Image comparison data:
* * * * *
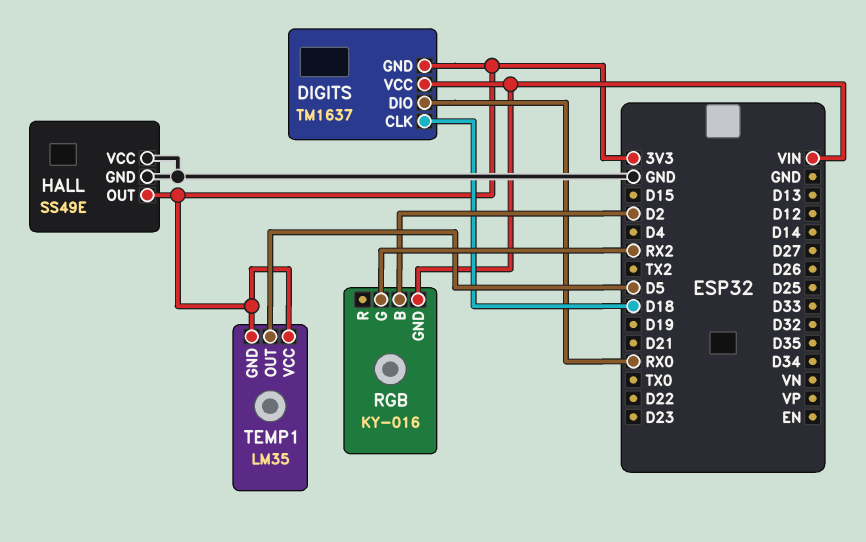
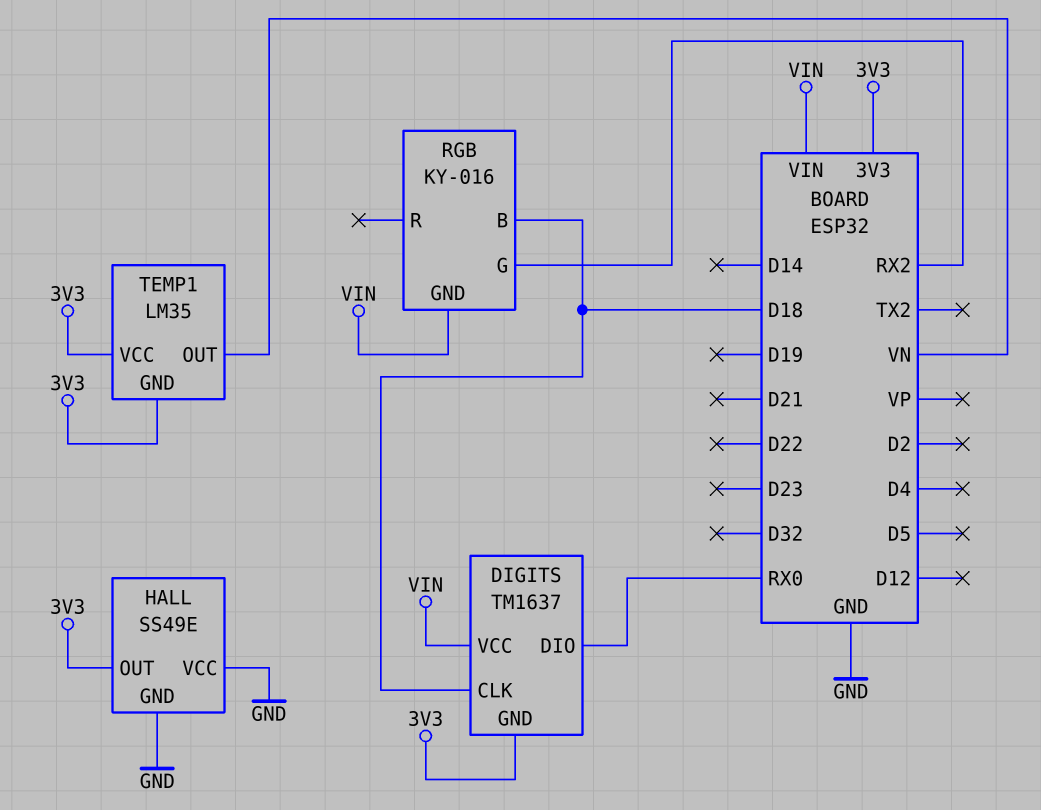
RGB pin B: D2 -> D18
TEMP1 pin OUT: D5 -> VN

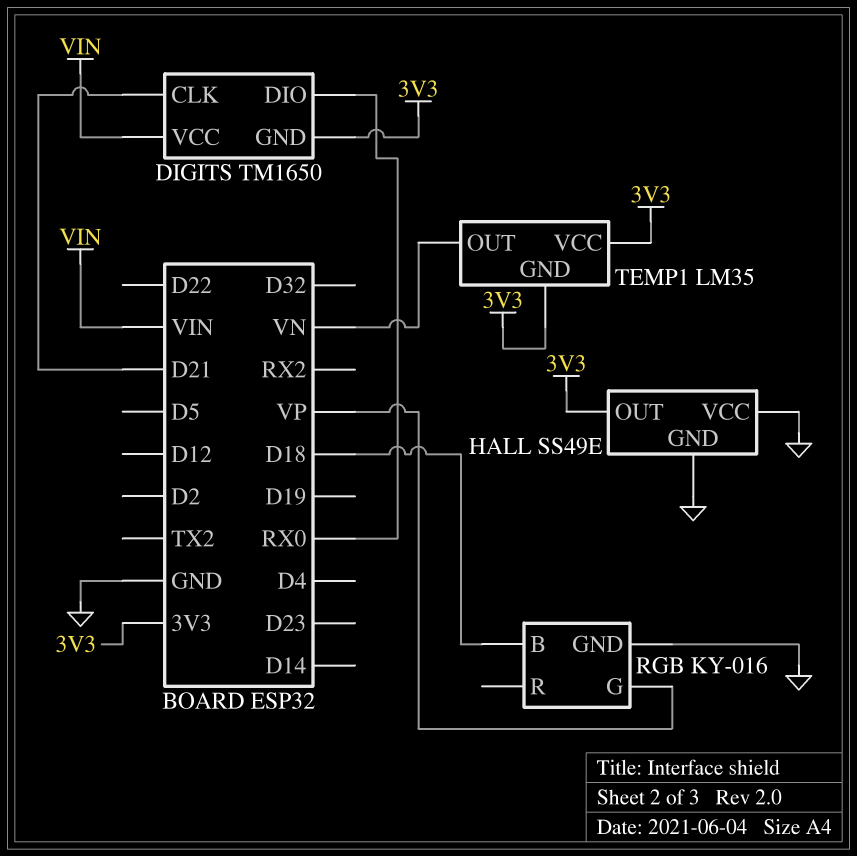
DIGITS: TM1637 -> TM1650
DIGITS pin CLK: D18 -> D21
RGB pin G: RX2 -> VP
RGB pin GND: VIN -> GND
* * * * *
# [REQUIREMENT]
Your copy of the records must be exact and must contain no pictures.

# [SOLUTION]
RGB pin B: D2 -> D18
TEMP1 pin OUT: D5 -> VN

DIGITS: TM1637 -> TM1650
DIGITS pin CLK: D18 -> D21
RGB pin G: RX2 -> VP
RGB pin GND: VIN -> GND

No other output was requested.